Extract every entry word for word. Skip the pictures.

Records from a data collection:
BEGIN

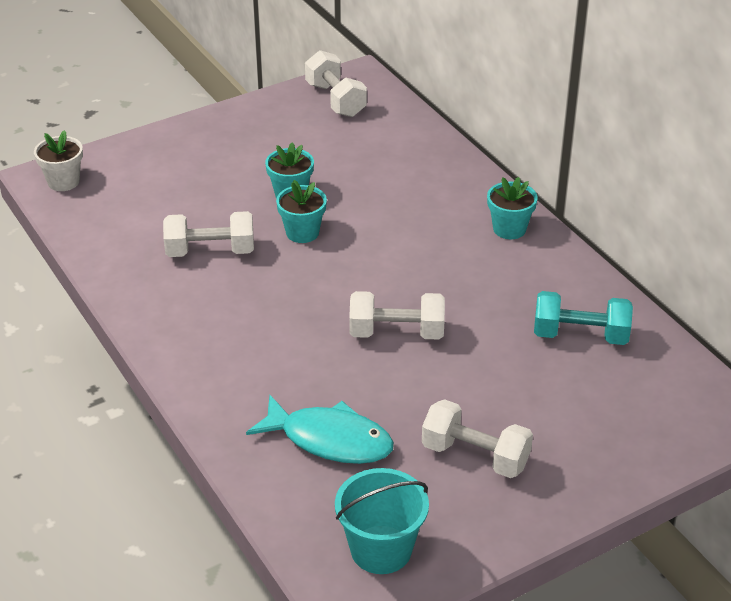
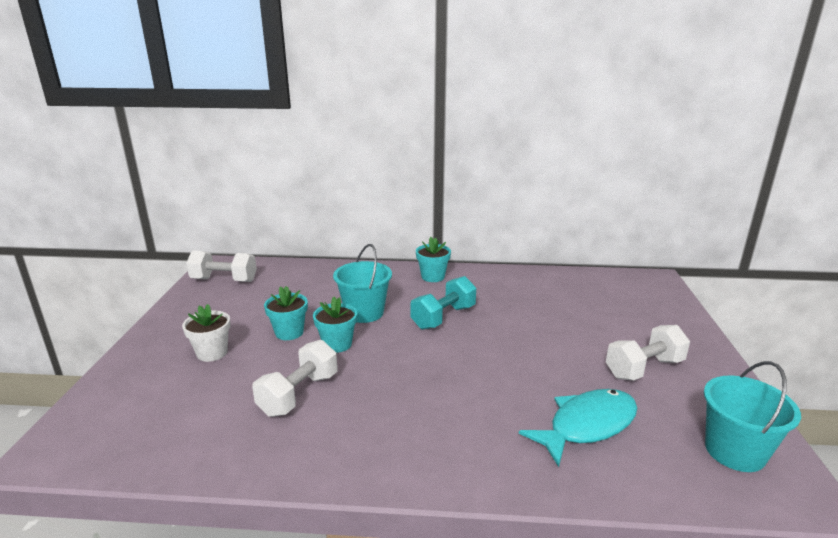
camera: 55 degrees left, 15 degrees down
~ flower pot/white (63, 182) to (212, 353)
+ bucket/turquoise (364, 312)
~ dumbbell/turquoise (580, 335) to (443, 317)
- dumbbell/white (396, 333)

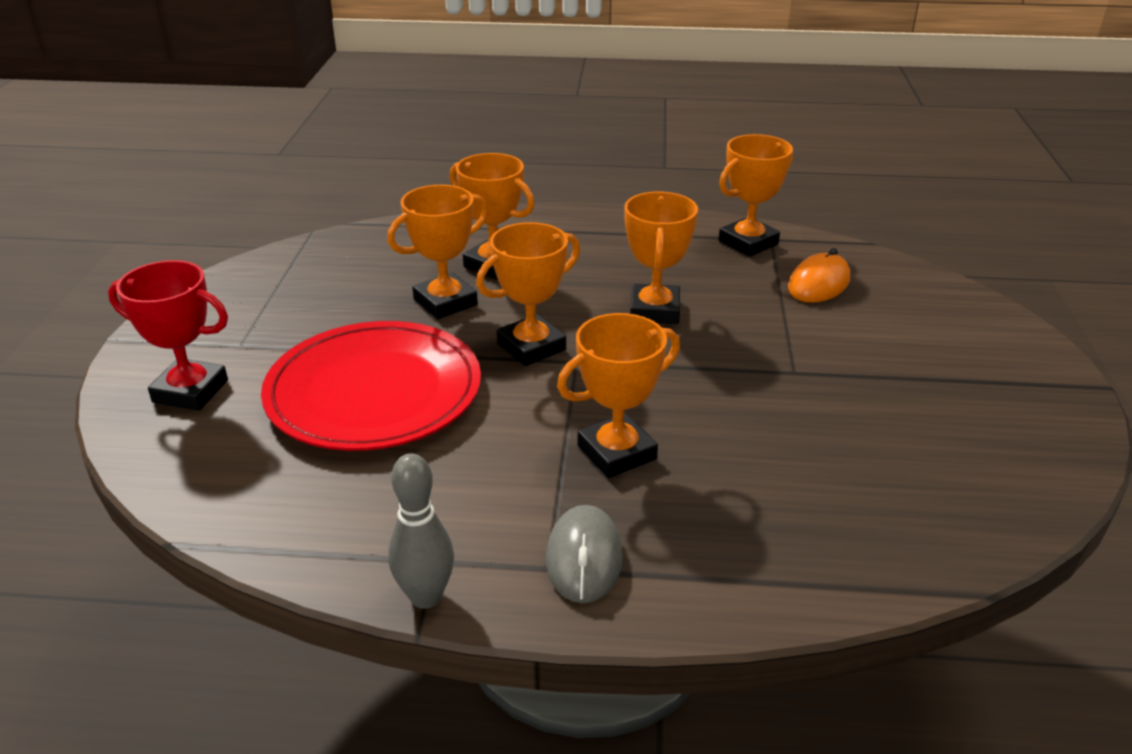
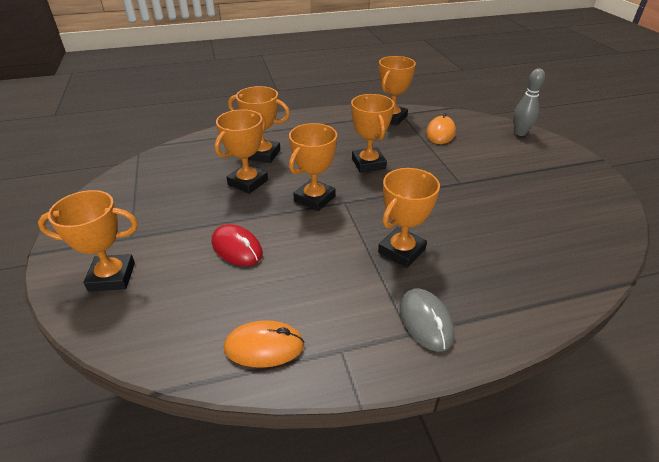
camera: 20 degrees left, 5 degrees up
~ trophy/red (190, 391) to trophy/orange (112, 277)
~ plate/red (374, 392) to mouse/red (237, 248)
+ mouse/orange (264, 346)
~ bowling pin/grey (426, 596) to (520, 133)

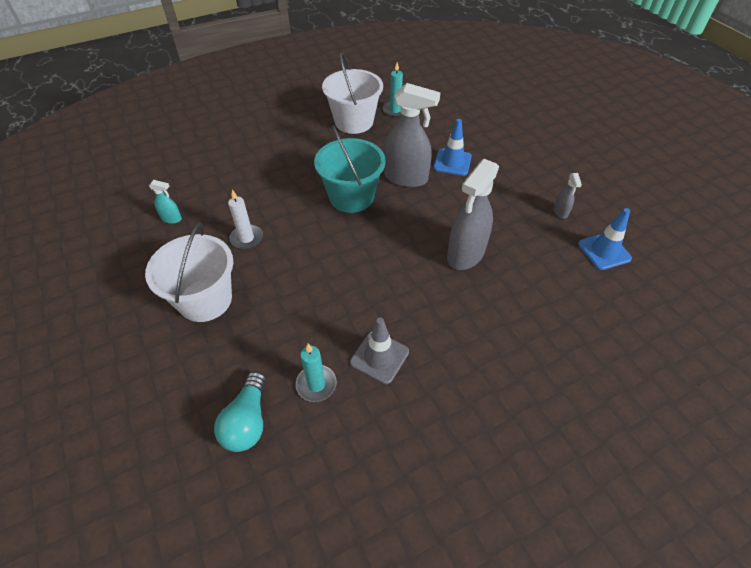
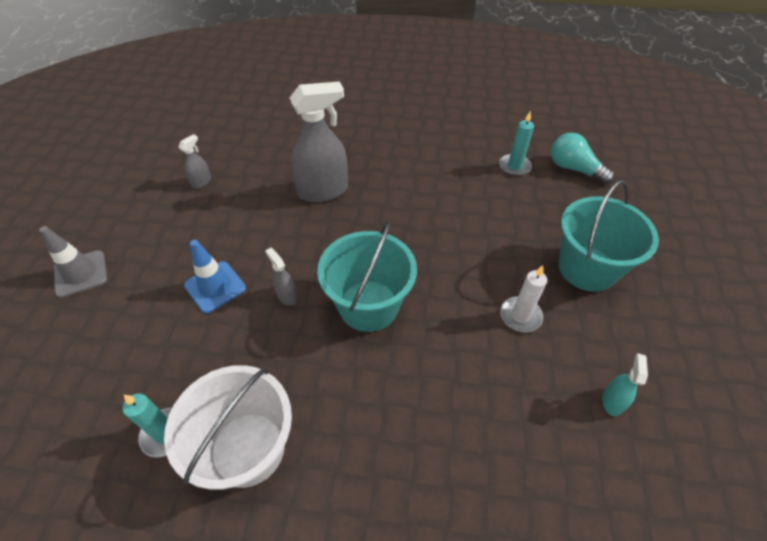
camera: 145 degrees left, 0 degrees up
~ traffic cone/grey (379, 357) to (81, 274)
~ spray bottle/grey (406, 178) = (287, 295) x0.45
~ light bulb/turquoise (247, 421) = (574, 169) 90 degrees counterclockwise
~ bucket/white (205, 300) to bucket/turquoise (587, 268)
~ spray bottle/turquoise (171, 219) = (612, 401) 60 degrees clockwise
- traffic cone/blue (604, 251)

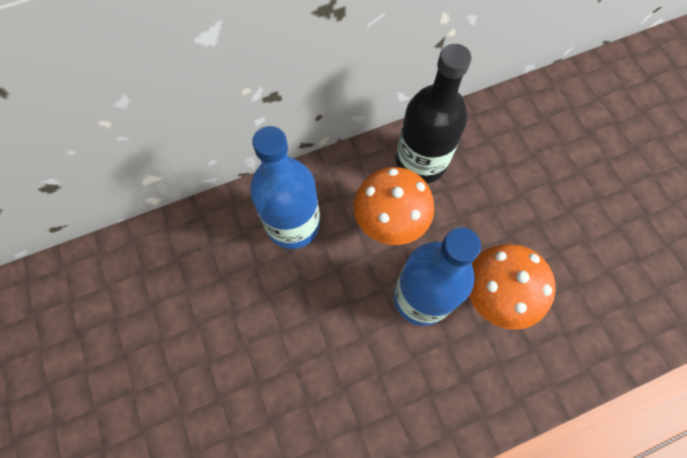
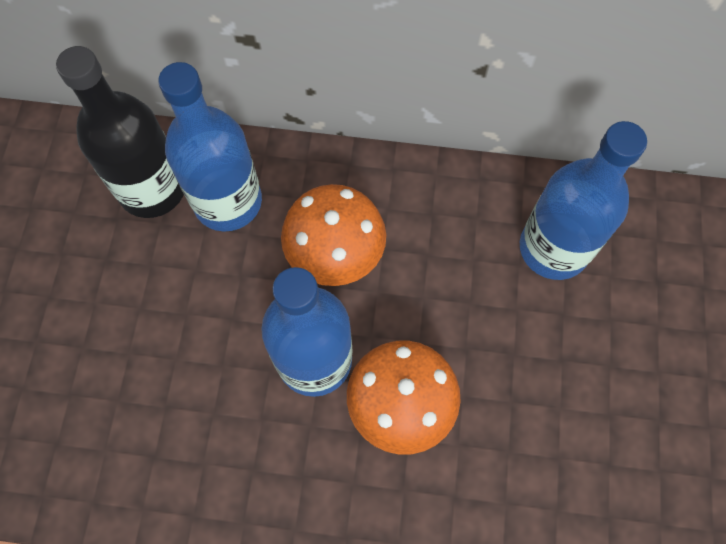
camera: 30 degrees right, 0 degrees up
~ bottle/black (421, 162) to (152, 189)
+ bottle/blue (553, 248)

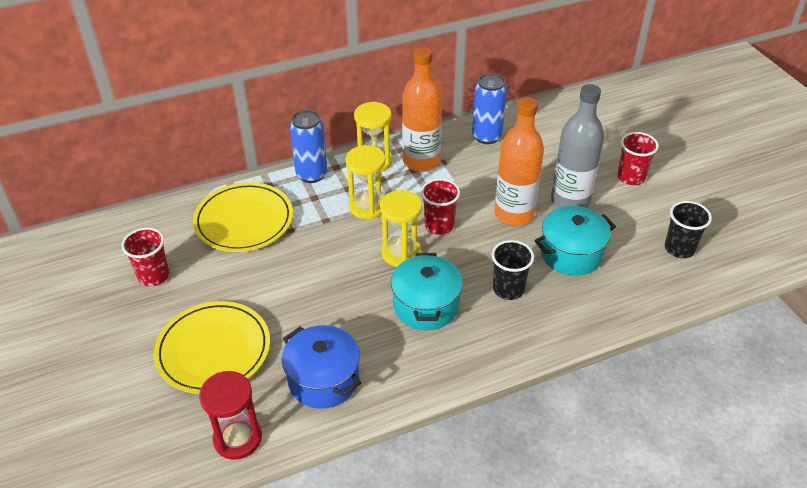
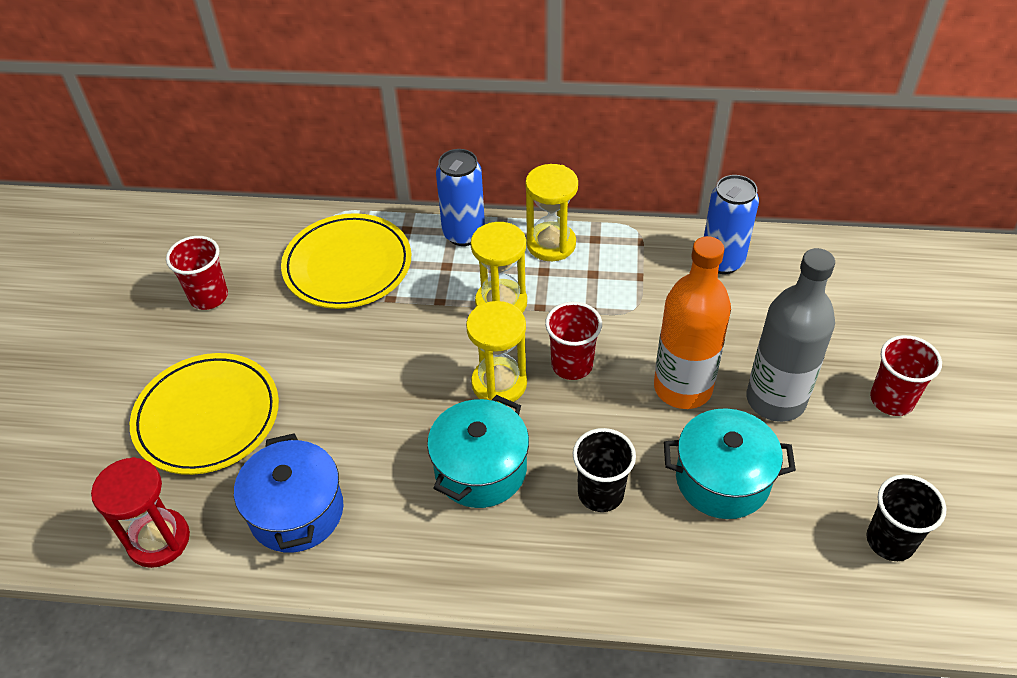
camera: 30 degrees right, 5 degrees up
- bottle/orange (421, 161)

END

== TASK RESPONSE ==
camera: 55 degrees left, 15 degrees down
~ flower pot/white (63, 182) to (212, 353)
+ bucket/turquoise (364, 312)
~ dumbbell/turquoise (580, 335) to (443, 317)
- dumbbell/white (396, 333)

camera: 20 degrees left, 5 degrees up
~ trophy/red (190, 391) to trophy/orange (112, 277)
~ plate/red (374, 392) to mouse/red (237, 248)
+ mouse/orange (264, 346)
~ bowling pin/grey (426, 596) to (520, 133)

camera: 145 degrees left, 0 degrees up
~ traffic cone/grey (379, 357) to (81, 274)
~ spray bottle/grey (406, 178) = (287, 295) x0.45
~ light bulb/turquoise (247, 421) = (574, 169) 90 degrees counterclockwise
~ bucket/white (205, 300) to bucket/turquoise (587, 268)
~ spray bottle/turquoise (171, 219) = (612, 401) 60 degrees clockwise
- traffic cone/blue (604, 251)

camera: 30 degrees right, 0 degrees up
~ bottle/black (421, 162) to (152, 189)
+ bottle/blue (553, 248)

camera: 30 degrees right, 5 degrees up
- bottle/orange (421, 161)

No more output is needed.